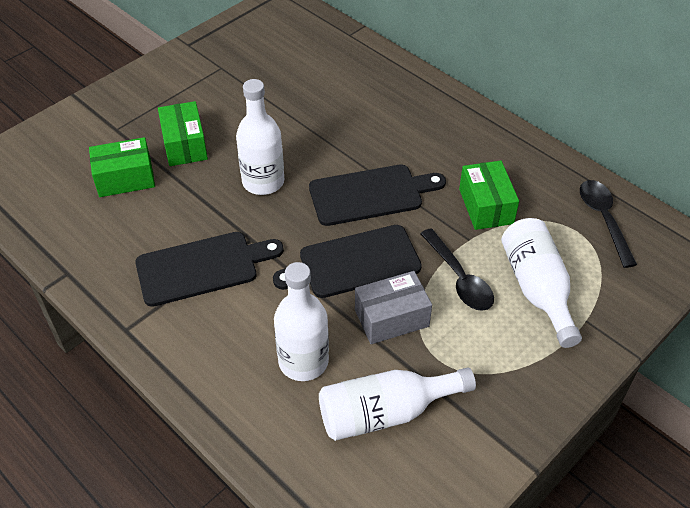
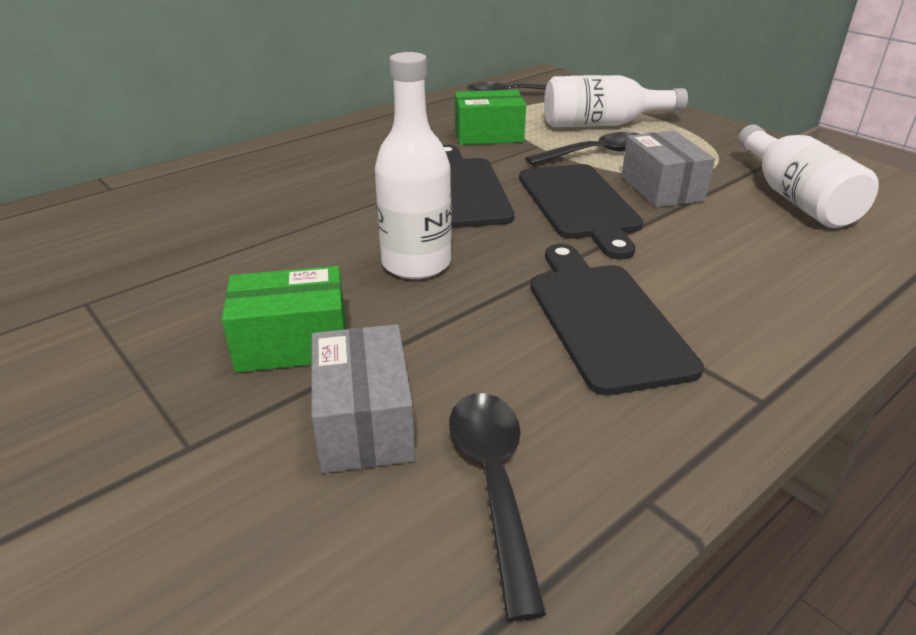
camera: 85 degrees left, 15 degrees down
(83, 223) = (494, 484): none -> black spoon
(125, 178) = (365, 422): green box -> grey box
(303, 361) = (750, 241): white bottle -> none

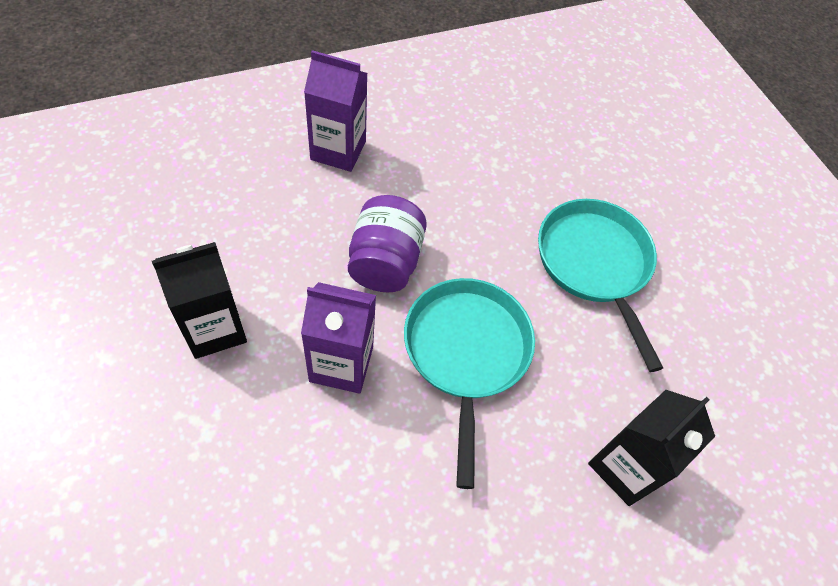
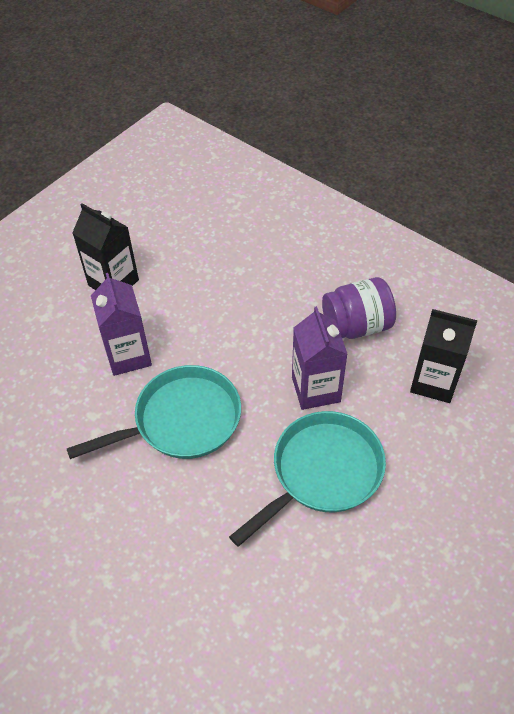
camera: 70 degrees right, 5 degrees down
(338, 150) = (299, 267): purple carton -> purple carton (316, 389)
(385, 262) = (223, 339): purple jar -> purple jar (356, 326)
(625, 467) = (149, 563): black carton -> black carton (434, 382)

--

**Assignment**
Would you restate word for word every line from the one holding "(385, 262) = (223, 339): purple" to the end of the entries, both ends included?

**Response to the task**
(385, 262) = (223, 339): purple jar -> purple jar (356, 326)
(625, 467) = (149, 563): black carton -> black carton (434, 382)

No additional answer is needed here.